● **Assigned task**: Search the entries for the word "brick" and return every line where it is found.

● **Data under study**:
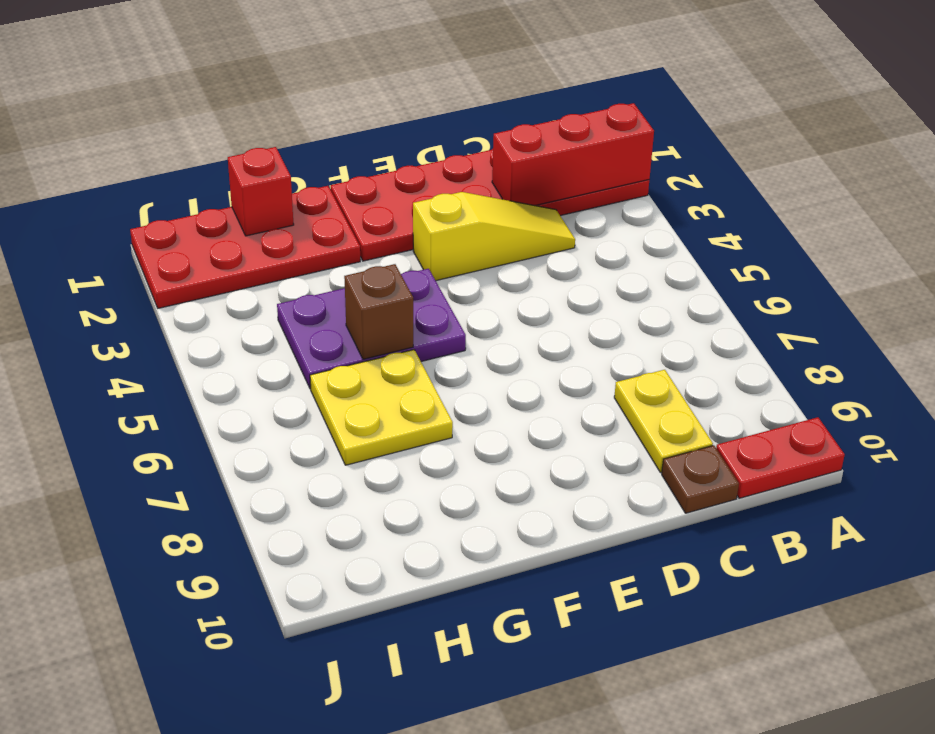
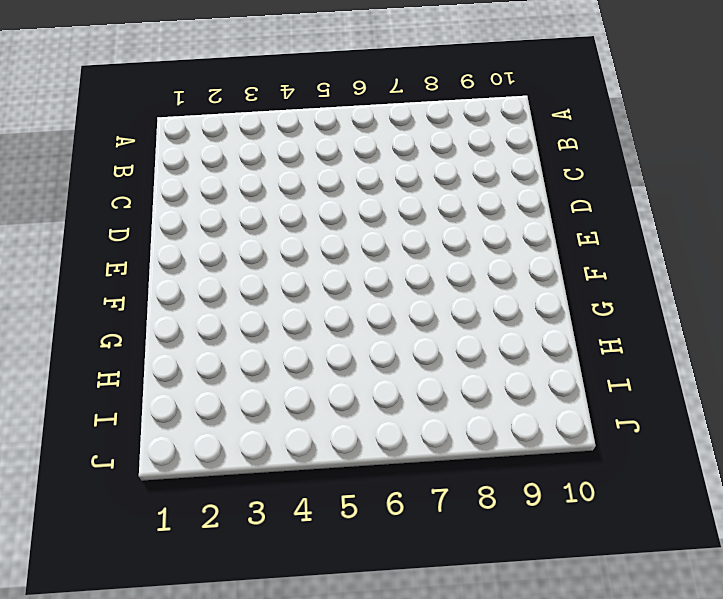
none -> red plate A1:F2 level 1
none -> red plate A10:B10 level 1

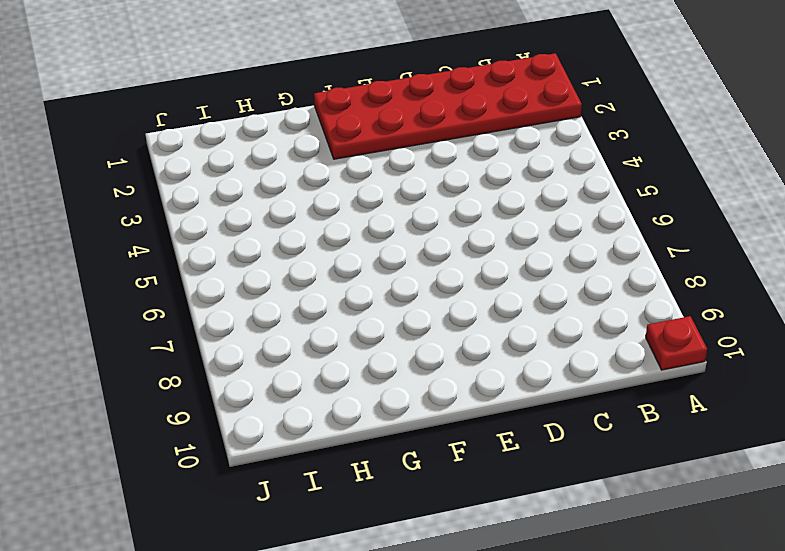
red plate A10 level 1 -> red plate A10:B10 level 1
none -> yellow slope C3:E3 level 1 top E
none -> yellow plate C8:C9 level 1

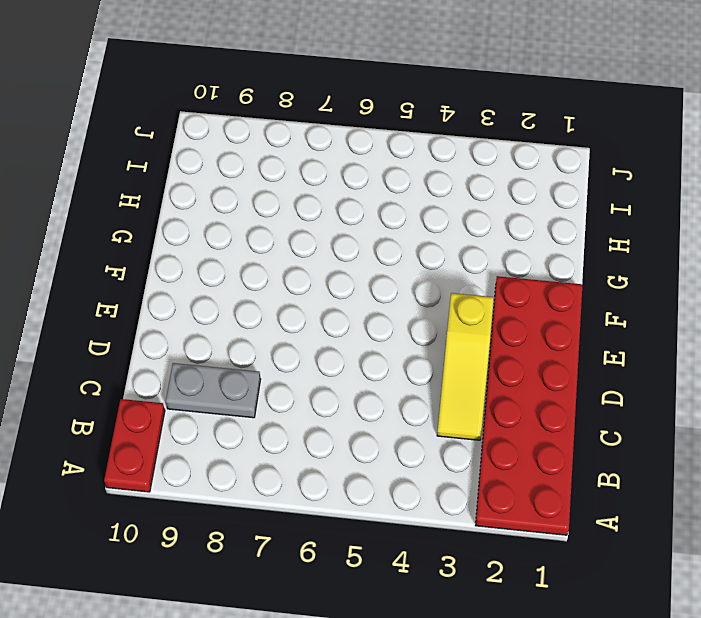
grey plate C8:C9 level 1 -> yellow plate C8:C9 level 1
none -> brown plate C10 level 1
none -> purple plate F4:H5 level 1

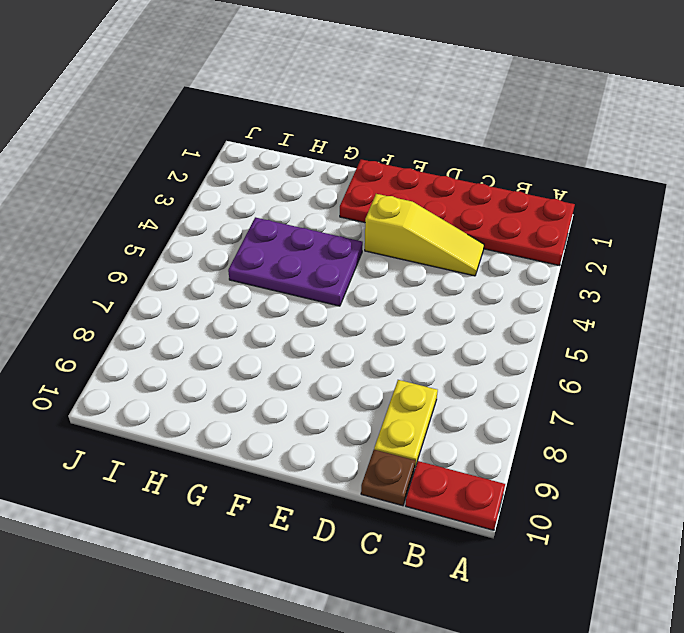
none -> red plate G1:J2 level 1
none -> yellow plate G6:H7 level 1

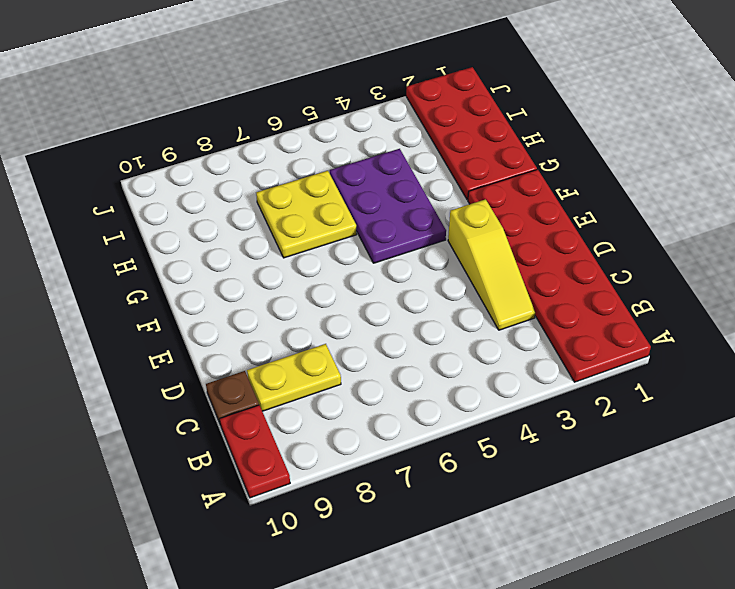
none -> red brick A2:C2 level 2
none -> brown brick G5 level 2

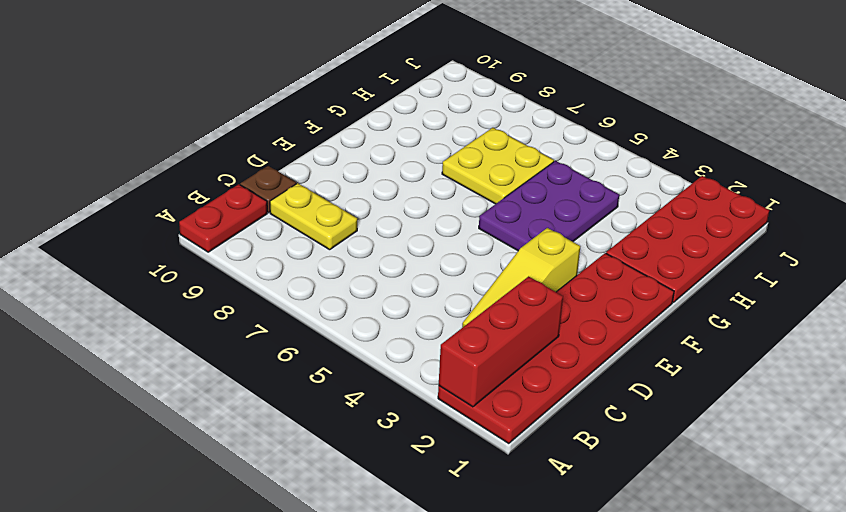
none -> brown brick G5 level 2
none -> red brick H1 level 2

● **Exercise response**:
none -> red brick A2:C2 level 2
none -> brown brick G5 level 2
none -> brown brick G5 level 2
none -> red brick H1 level 2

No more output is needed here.